ASSIGNED TASK | Print, exactly as they appear in the listing below, the lines from the line with "bash - handbook_kernel: [657,199,888,297]" to the line with "miguel@recipe: [337,253,641,345] ->", with both end lines kept.
[AVAILABLE DATA]
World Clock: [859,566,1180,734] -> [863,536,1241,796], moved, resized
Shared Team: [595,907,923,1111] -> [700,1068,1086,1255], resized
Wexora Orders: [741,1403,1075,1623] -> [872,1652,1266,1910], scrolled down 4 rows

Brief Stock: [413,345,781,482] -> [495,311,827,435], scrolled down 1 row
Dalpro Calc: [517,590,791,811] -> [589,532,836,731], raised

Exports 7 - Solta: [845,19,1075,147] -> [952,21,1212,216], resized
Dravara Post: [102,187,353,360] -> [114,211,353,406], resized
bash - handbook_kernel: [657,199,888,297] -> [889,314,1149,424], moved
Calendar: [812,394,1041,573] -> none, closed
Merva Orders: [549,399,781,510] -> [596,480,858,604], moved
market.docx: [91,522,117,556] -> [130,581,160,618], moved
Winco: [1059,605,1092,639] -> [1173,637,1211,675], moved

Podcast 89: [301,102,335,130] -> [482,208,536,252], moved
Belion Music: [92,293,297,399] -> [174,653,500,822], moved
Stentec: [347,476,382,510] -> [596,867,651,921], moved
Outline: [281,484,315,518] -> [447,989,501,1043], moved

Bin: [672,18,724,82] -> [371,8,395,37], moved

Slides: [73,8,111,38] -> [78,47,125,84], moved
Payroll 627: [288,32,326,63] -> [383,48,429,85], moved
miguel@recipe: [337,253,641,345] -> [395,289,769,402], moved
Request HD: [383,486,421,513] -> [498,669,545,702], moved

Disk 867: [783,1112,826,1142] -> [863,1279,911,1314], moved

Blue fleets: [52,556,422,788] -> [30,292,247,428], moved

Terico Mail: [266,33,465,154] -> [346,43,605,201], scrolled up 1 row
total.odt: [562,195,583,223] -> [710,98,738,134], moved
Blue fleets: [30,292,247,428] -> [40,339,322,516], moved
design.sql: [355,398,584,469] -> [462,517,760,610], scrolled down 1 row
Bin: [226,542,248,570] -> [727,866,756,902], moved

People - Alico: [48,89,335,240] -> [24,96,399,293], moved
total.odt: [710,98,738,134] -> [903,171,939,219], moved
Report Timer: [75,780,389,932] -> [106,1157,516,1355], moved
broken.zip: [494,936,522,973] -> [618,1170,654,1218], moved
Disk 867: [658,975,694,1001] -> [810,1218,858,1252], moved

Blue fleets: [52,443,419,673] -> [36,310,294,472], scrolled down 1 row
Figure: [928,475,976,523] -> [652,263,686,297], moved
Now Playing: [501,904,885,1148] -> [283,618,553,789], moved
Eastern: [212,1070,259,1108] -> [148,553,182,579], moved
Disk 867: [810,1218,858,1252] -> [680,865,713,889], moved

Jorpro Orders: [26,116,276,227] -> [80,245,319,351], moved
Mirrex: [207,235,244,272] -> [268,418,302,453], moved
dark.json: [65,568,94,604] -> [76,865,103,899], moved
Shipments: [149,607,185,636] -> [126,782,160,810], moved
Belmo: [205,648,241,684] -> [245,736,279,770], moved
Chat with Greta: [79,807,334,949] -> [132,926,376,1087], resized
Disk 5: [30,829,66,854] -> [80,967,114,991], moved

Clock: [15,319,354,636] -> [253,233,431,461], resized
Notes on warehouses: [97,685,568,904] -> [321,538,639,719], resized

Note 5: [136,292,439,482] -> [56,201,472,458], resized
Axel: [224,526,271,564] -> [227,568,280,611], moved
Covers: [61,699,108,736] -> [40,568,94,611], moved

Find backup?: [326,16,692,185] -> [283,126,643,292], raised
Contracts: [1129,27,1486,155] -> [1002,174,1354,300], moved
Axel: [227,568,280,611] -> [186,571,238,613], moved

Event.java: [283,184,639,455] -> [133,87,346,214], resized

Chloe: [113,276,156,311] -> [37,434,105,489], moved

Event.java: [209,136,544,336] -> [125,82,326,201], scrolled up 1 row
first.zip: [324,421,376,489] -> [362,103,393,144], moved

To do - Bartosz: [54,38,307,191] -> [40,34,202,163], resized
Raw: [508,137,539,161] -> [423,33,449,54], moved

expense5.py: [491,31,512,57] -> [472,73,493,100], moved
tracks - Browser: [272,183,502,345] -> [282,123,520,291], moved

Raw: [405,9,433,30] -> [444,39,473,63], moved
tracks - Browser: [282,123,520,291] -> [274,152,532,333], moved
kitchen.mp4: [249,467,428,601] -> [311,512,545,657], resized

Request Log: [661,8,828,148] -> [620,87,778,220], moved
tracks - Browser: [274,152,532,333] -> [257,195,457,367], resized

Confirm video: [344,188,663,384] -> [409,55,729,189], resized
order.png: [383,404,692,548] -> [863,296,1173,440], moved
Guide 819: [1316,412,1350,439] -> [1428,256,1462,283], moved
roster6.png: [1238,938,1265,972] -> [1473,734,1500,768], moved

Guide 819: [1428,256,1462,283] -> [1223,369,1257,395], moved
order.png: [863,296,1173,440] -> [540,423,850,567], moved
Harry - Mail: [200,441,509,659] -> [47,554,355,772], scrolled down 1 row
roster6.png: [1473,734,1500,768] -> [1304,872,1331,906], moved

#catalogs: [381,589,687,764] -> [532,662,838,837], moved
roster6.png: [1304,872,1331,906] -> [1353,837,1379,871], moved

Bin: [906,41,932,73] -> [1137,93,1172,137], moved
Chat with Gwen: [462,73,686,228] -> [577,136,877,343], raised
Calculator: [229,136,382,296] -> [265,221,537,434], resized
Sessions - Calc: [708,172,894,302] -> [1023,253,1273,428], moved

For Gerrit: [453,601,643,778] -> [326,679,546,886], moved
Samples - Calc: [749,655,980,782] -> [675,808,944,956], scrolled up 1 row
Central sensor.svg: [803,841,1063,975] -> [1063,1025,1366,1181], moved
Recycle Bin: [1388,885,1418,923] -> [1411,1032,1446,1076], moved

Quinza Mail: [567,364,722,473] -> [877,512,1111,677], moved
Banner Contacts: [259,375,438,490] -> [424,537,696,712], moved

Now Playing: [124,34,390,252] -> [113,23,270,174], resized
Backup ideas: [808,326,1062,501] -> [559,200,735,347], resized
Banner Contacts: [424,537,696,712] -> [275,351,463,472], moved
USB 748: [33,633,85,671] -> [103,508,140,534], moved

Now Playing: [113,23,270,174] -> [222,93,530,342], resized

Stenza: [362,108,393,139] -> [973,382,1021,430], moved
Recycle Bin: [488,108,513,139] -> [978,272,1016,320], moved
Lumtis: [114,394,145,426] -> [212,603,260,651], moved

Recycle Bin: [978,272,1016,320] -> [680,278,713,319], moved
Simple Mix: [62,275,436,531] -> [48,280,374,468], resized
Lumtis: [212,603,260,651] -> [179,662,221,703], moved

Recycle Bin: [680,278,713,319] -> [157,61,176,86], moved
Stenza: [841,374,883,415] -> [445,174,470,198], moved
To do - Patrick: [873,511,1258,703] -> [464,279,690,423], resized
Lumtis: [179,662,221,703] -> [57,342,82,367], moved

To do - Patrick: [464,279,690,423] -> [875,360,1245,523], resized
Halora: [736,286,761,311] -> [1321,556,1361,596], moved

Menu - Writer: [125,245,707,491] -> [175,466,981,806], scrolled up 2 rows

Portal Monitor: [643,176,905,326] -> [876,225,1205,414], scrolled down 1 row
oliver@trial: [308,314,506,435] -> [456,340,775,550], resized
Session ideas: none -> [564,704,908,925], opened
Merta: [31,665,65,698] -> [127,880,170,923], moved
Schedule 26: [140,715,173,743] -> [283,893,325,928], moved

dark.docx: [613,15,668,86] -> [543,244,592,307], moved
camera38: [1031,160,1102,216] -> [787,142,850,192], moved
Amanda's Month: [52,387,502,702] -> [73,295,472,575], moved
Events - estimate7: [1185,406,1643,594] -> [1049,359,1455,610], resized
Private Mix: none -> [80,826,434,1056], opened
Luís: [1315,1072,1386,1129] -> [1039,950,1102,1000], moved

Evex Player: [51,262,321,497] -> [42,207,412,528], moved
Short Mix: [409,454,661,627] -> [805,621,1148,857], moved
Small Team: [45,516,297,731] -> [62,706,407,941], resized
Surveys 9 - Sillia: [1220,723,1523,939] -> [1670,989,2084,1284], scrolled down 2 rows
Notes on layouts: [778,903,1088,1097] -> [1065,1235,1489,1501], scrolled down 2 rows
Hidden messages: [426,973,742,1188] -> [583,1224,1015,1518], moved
[/AVAILABLE DATA]
RESPONSE TO THIS TASK |
bash - handbook_kernel: [657,199,888,297] -> [889,314,1149,424], moved
Calendar: [812,394,1041,573] -> none, closed
Merva Orders: [549,399,781,510] -> [596,480,858,604], moved
market.docx: [91,522,117,556] -> [130,581,160,618], moved
Winco: [1059,605,1092,639] -> [1173,637,1211,675], moved

Podcast 89: [301,102,335,130] -> [482,208,536,252], moved
Belion Music: [92,293,297,399] -> [174,653,500,822], moved
Stentec: [347,476,382,510] -> [596,867,651,921], moved
Outline: [281,484,315,518] -> [447,989,501,1043], moved

Bin: [672,18,724,82] -> [371,8,395,37], moved

Slides: [73,8,111,38] -> [78,47,125,84], moved
Payroll 627: [288,32,326,63] -> [383,48,429,85], moved
miguel@recipe: [337,253,641,345] -> [395,289,769,402], moved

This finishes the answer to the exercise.